[INPUT MATERIAL]
----------------

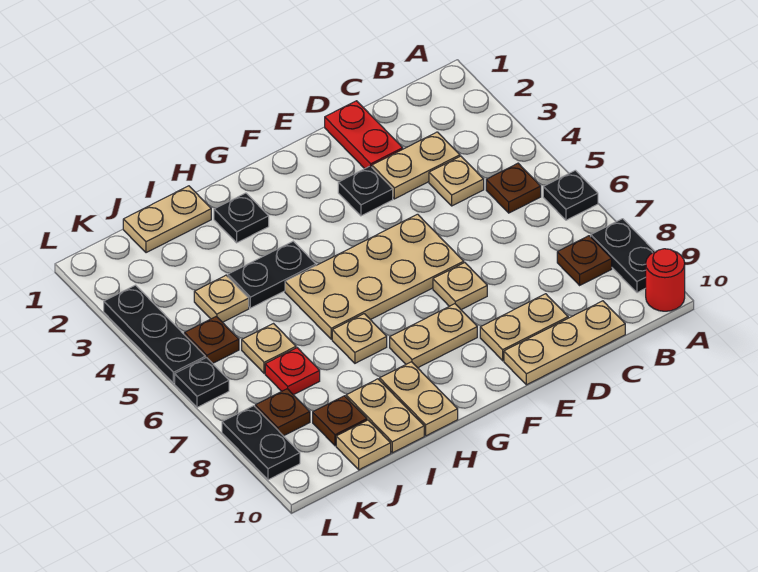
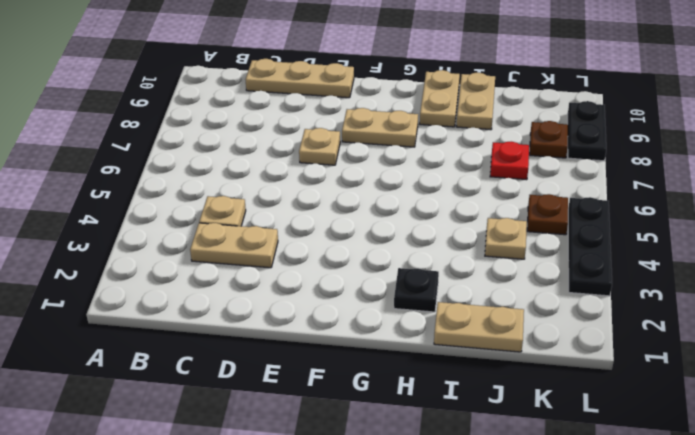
none -> black plate A6 level 1
none -> black plate A8:A9 level 1
none -> red round brick A10 level 1
none -> brown plate B5 level 1

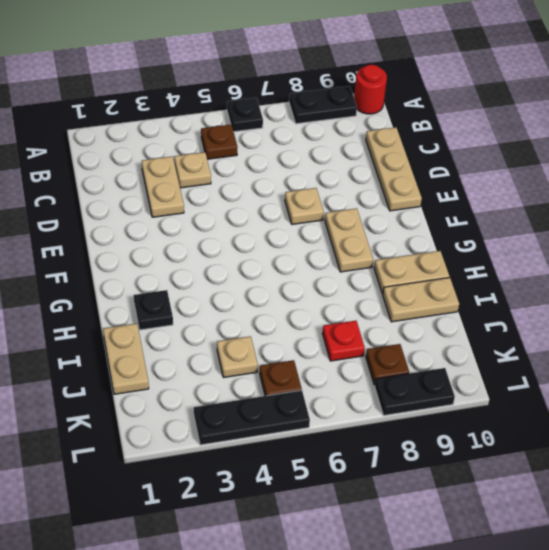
none -> brown plate B8 level 1
none -> red plate D1:D2 level 1
none -> tan plate D9:E9 level 1
none -> black plate E3 level 1

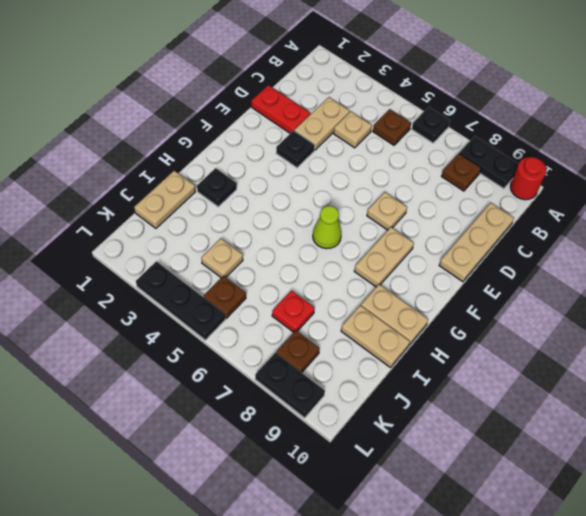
lime cone G6 level 1 -> tan plate E5:H6 level 1
none -> tan plate D9:E9 level 1
none -> black plate H4:I4 level 1
none -> tan plate H7 level 1
none -> tan plate J6 level 1

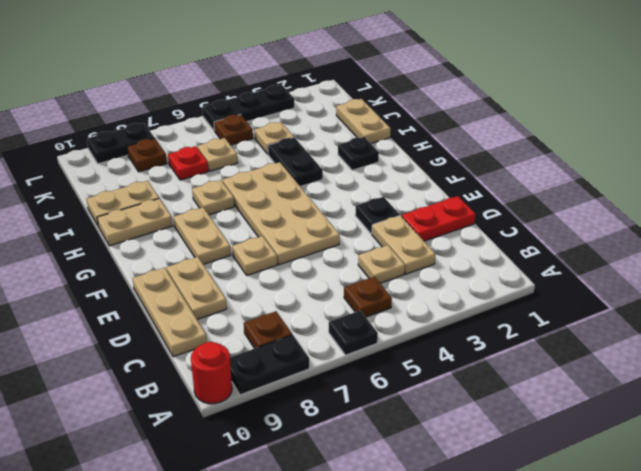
none -> brown plate J9 level 1
none -> tan plate J10 level 1
none -> black plate L6 level 1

----------------

[WHAT YOU ARE ASKED TO DO] Only the lines above that include the word "black" belong in the answer; copy each one.

[COMPLETED EXERCISE]
none -> black plate A6 level 1
none -> black plate A8:A9 level 1
none -> black plate E3 level 1
none -> black plate H4:I4 level 1
none -> black plate L6 level 1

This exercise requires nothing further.